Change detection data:
=== Begin Enclosure ===
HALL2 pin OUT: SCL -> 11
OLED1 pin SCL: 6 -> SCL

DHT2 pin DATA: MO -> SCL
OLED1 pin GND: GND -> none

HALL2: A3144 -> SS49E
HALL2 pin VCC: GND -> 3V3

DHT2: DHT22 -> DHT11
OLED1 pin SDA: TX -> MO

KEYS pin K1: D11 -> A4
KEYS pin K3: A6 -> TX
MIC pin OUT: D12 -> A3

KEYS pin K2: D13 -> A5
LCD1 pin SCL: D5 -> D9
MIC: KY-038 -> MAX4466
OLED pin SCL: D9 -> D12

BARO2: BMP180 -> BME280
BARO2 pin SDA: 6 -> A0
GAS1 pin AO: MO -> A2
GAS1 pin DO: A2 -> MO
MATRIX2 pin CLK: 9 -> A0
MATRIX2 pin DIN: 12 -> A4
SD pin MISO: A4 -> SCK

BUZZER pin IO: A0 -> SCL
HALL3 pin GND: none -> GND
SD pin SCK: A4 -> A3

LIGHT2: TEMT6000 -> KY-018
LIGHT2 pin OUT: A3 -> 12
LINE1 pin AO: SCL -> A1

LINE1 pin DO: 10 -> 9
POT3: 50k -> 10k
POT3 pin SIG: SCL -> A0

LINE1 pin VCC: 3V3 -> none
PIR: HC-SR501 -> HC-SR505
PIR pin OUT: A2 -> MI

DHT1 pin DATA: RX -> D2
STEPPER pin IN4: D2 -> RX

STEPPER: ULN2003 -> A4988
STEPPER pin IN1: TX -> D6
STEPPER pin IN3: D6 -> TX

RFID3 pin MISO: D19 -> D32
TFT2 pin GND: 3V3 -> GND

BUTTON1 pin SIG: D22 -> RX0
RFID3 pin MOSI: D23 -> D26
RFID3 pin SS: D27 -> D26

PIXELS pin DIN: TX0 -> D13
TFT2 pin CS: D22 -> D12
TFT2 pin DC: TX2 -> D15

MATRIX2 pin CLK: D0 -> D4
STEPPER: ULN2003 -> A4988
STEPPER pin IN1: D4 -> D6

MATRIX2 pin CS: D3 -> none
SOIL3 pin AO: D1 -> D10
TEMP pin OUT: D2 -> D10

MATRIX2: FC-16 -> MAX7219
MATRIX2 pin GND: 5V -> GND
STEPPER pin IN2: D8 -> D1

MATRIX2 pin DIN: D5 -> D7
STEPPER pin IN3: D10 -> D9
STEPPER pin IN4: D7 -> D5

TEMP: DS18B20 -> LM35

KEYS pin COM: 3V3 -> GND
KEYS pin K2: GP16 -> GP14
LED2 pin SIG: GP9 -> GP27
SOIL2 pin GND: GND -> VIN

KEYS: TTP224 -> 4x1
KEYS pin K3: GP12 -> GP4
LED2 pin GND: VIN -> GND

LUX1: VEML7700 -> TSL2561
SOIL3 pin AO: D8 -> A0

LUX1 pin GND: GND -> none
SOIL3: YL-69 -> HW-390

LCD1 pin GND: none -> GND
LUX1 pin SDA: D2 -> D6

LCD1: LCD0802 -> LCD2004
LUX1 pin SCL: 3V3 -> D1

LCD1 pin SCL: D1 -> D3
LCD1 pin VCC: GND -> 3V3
=== End Enclosure ===
(TASK PROMPT) Your reply should be a verbatim retyping of the lines from the one that holds "MATRIX2 pin CS: D3 -> none" through the last line of the entries.

(ANSWER BOX)
MATRIX2 pin CS: D3 -> none
SOIL3 pin AO: D1 -> D10
TEMP pin OUT: D2 -> D10

MATRIX2: FC-16 -> MAX7219
MATRIX2 pin GND: 5V -> GND
STEPPER pin IN2: D8 -> D1

MATRIX2 pin DIN: D5 -> D7
STEPPER pin IN3: D10 -> D9
STEPPER pin IN4: D7 -> D5

TEMP: DS18B20 -> LM35

KEYS pin COM: 3V3 -> GND
KEYS pin K2: GP16 -> GP14
LED2 pin SIG: GP9 -> GP27
SOIL2 pin GND: GND -> VIN

KEYS: TTP224 -> 4x1
KEYS pin K3: GP12 -> GP4
LED2 pin GND: VIN -> GND

LUX1: VEML7700 -> TSL2561
SOIL3 pin AO: D8 -> A0

LUX1 pin GND: GND -> none
SOIL3: YL-69 -> HW-390

LCD1 pin GND: none -> GND
LUX1 pin SDA: D2 -> D6

LCD1: LCD0802 -> LCD2004
LUX1 pin SCL: 3V3 -> D1

LCD1 pin SCL: D1 -> D3
LCD1 pin VCC: GND -> 3V3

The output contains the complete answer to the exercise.